#### [Task instructions]
The answer must be every line of the records below that contains the word "camera", copied out.

#### [Source data]
-.-.-

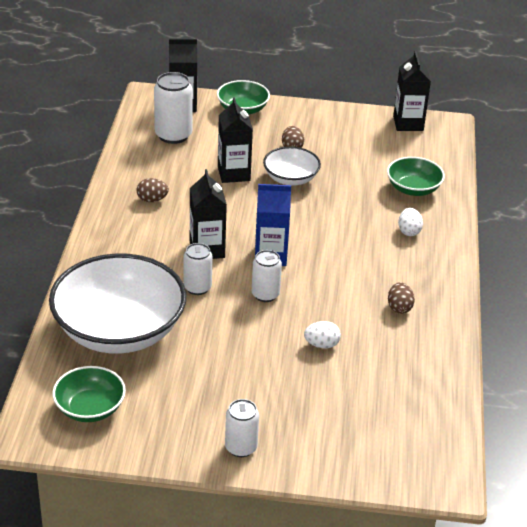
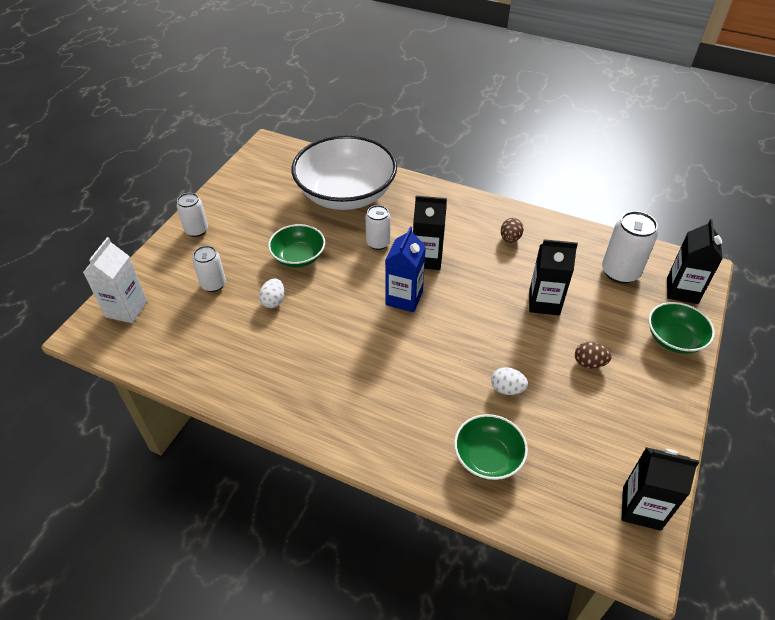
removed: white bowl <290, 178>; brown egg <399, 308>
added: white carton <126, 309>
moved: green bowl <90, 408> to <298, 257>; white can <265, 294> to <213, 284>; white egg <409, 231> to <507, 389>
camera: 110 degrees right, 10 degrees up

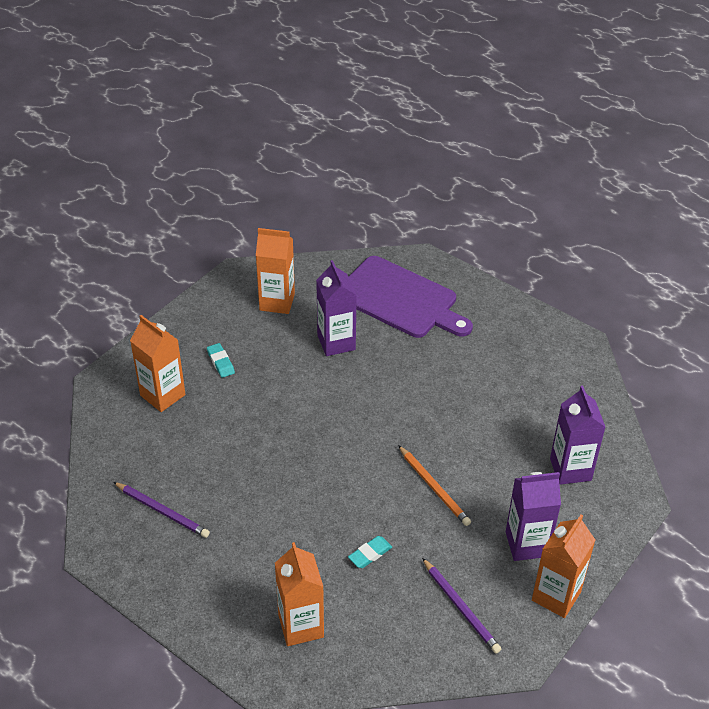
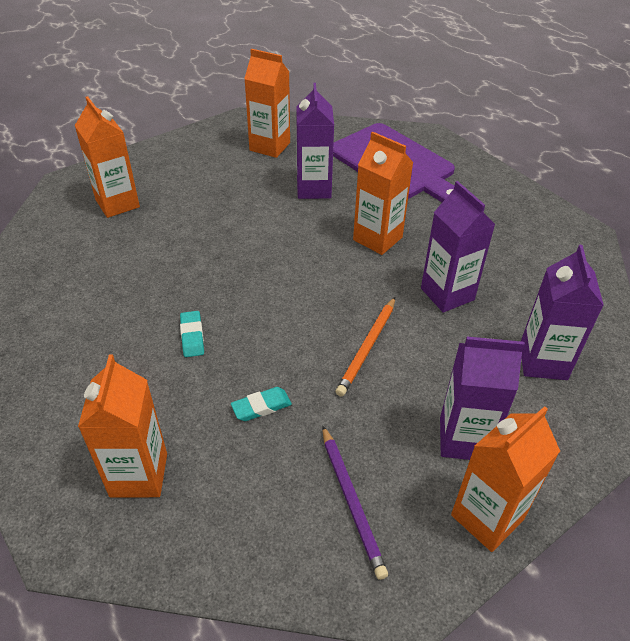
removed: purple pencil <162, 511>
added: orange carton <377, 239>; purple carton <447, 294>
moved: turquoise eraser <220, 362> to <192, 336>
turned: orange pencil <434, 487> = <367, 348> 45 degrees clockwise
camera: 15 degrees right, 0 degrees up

-.-.-

#### [Expected answer]
camera: 110 degrees right, 10 degrees up
camera: 15 degrees right, 0 degrees up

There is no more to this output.